(Available data Opens)
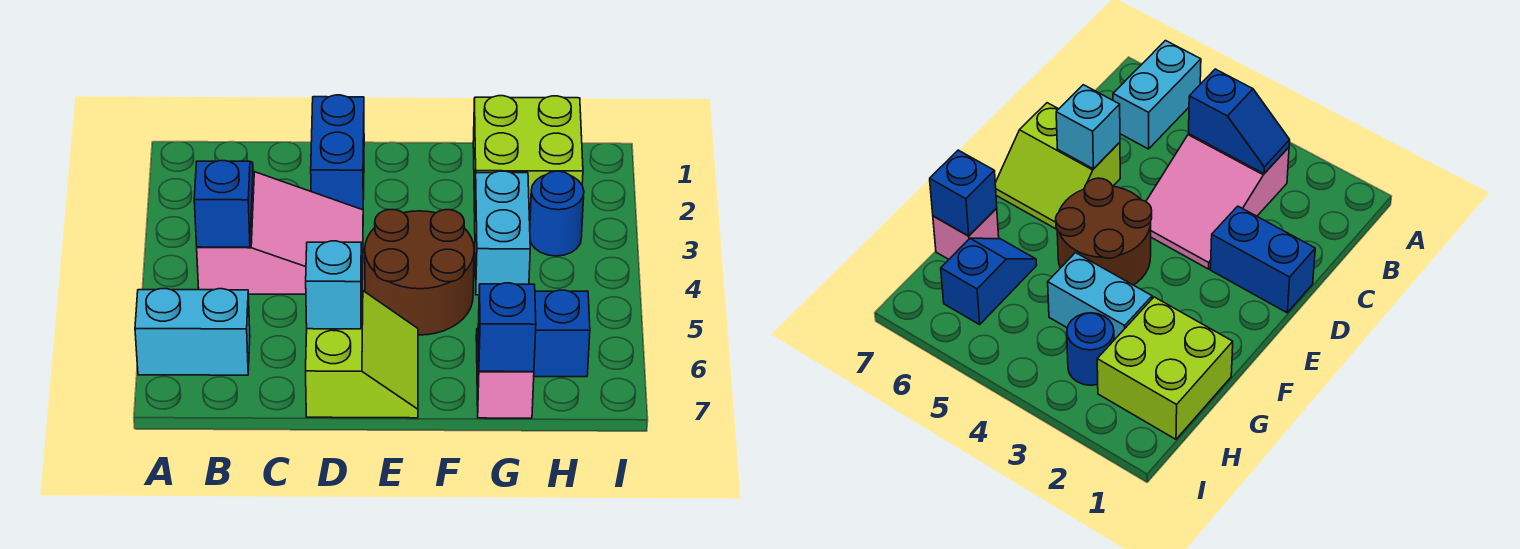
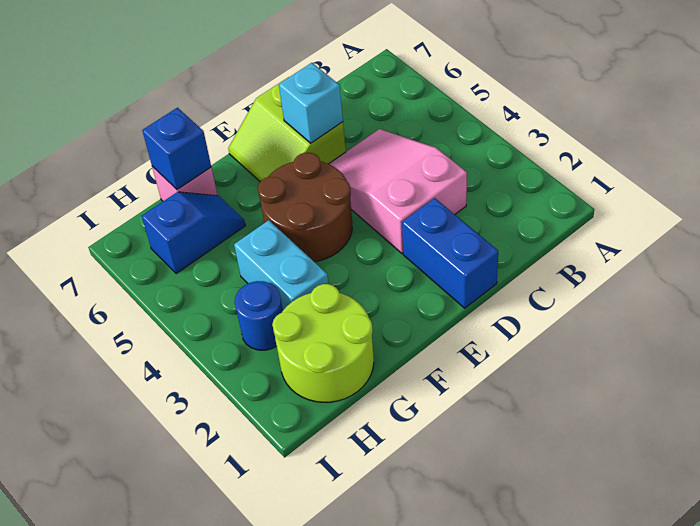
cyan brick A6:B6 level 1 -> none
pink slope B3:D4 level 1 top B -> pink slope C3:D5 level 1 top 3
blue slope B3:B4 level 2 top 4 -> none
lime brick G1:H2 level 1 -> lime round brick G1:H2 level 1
(Available data Closes)
Task item: In the listing above, the line containing "blue slope B3:B4 level 2 top 4 -> none" and all lines after it are to be restated word for word.

Task solution:
blue slope B3:B4 level 2 top 4 -> none
lime brick G1:H2 level 1 -> lime round brick G1:H2 level 1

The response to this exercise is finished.